### BRIEF
Among the lines below, restate word for word only those from the line with "J1 pin 1: n6 -> GND" through the line with "U42: NOT 74HC14", with both end lines kept.
>>>
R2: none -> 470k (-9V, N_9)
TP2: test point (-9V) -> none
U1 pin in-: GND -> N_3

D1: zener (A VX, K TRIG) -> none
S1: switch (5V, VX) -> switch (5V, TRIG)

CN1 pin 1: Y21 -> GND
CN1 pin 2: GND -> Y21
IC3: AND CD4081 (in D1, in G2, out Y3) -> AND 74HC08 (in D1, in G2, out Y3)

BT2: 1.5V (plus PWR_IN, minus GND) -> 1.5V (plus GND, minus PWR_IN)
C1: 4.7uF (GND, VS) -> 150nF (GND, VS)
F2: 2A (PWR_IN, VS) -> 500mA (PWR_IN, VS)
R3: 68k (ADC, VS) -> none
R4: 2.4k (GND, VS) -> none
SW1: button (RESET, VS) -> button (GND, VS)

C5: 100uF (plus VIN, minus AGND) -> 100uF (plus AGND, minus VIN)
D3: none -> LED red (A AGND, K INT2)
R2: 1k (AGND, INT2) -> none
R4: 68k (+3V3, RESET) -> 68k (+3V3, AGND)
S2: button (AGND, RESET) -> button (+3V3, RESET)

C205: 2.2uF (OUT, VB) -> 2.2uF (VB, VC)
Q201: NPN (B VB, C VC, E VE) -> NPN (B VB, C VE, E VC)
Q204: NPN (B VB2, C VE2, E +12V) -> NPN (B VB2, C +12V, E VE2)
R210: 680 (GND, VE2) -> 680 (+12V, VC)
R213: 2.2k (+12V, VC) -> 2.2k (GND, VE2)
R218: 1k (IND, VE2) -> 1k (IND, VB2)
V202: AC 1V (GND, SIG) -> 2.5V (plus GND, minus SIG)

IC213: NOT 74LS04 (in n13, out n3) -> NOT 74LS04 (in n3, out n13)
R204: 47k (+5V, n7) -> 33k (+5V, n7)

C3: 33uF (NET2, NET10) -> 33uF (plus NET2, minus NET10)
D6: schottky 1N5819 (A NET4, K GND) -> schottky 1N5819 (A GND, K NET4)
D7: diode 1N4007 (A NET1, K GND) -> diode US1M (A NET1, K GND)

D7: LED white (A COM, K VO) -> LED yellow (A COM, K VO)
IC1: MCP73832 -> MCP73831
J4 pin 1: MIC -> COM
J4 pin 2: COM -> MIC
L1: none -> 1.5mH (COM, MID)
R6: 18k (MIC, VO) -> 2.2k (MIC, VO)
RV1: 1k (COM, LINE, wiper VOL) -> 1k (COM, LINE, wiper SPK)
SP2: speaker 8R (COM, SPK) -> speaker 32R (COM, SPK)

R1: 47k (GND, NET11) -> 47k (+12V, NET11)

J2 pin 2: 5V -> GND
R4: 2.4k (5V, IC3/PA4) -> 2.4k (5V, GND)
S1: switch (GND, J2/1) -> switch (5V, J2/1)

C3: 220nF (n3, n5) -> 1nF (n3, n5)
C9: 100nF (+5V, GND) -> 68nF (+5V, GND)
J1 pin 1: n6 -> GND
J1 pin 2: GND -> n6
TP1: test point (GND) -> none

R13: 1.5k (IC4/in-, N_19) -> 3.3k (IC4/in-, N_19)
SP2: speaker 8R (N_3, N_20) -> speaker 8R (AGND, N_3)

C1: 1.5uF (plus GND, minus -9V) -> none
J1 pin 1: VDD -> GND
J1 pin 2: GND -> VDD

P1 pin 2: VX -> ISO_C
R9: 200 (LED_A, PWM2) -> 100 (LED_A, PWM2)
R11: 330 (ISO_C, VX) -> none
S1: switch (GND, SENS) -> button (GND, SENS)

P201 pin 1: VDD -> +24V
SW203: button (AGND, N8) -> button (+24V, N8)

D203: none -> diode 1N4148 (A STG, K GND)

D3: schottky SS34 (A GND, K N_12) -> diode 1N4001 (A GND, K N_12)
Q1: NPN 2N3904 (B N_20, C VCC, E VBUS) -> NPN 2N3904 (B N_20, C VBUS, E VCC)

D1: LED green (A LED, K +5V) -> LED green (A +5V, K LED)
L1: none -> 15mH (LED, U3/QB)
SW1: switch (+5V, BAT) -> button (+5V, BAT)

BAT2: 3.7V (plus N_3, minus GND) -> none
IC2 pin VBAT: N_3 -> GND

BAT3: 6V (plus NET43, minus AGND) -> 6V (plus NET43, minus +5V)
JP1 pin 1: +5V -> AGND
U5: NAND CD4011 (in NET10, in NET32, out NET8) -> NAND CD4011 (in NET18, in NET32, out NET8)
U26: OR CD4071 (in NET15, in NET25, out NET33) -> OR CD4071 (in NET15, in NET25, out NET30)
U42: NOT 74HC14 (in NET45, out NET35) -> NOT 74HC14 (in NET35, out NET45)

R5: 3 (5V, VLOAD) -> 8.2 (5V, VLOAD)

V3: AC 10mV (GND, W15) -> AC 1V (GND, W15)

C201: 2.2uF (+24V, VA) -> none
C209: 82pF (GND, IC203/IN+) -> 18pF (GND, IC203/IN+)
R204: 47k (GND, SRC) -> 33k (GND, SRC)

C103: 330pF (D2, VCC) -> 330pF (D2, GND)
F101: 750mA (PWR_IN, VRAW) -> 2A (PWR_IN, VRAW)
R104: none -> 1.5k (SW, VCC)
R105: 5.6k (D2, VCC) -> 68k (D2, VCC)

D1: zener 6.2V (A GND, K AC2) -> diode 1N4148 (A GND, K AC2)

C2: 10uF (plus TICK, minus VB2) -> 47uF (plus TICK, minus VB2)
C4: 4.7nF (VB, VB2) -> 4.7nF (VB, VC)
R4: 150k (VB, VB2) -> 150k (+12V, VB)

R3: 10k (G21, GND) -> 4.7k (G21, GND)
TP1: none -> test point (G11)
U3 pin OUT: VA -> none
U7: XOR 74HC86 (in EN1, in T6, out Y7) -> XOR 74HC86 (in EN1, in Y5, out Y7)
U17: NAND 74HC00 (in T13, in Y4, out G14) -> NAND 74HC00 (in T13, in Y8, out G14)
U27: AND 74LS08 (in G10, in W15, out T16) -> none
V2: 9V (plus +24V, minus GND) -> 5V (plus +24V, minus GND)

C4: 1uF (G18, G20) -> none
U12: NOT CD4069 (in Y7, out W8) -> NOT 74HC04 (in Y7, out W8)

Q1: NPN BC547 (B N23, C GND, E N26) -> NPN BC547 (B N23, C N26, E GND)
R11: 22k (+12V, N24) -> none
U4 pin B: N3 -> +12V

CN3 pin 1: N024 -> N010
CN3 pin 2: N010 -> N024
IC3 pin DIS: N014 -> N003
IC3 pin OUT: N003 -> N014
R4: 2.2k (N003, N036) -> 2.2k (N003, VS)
<<<
### RESPONSE AREA
J1 pin 1: n6 -> GND
J1 pin 2: GND -> n6
TP1: test point (GND) -> none

R13: 1.5k (IC4/in-, N_19) -> 3.3k (IC4/in-, N_19)
SP2: speaker 8R (N_3, N_20) -> speaker 8R (AGND, N_3)

C1: 1.5uF (plus GND, minus -9V) -> none
J1 pin 1: VDD -> GND
J1 pin 2: GND -> VDD

P1 pin 2: VX -> ISO_C
R9: 200 (LED_A, PWM2) -> 100 (LED_A, PWM2)
R11: 330 (ISO_C, VX) -> none
S1: switch (GND, SENS) -> button (GND, SENS)

P201 pin 1: VDD -> +24V
SW203: button (AGND, N8) -> button (+24V, N8)

D203: none -> diode 1N4148 (A STG, K GND)

D3: schottky SS34 (A GND, K N_12) -> diode 1N4001 (A GND, K N_12)
Q1: NPN 2N3904 (B N_20, C VCC, E VBUS) -> NPN 2N3904 (B N_20, C VBUS, E VCC)

D1: LED green (A LED, K +5V) -> LED green (A +5V, K LED)
L1: none -> 15mH (LED, U3/QB)
SW1: switch (+5V, BAT) -> button (+5V, BAT)

BAT2: 3.7V (plus N_3, minus GND) -> none
IC2 pin VBAT: N_3 -> GND

BAT3: 6V (plus NET43, minus AGND) -> 6V (plus NET43, minus +5V)
JP1 pin 1: +5V -> AGND
U5: NAND CD4011 (in NET10, in NET32, out NET8) -> NAND CD4011 (in NET18, in NET32, out NET8)
U26: OR CD4071 (in NET15, in NET25, out NET33) -> OR CD4071 (in NET15, in NET25, out NET30)
U42: NOT 74HC14 (in NET45, out NET35) -> NOT 74HC14 (in NET35, out NET45)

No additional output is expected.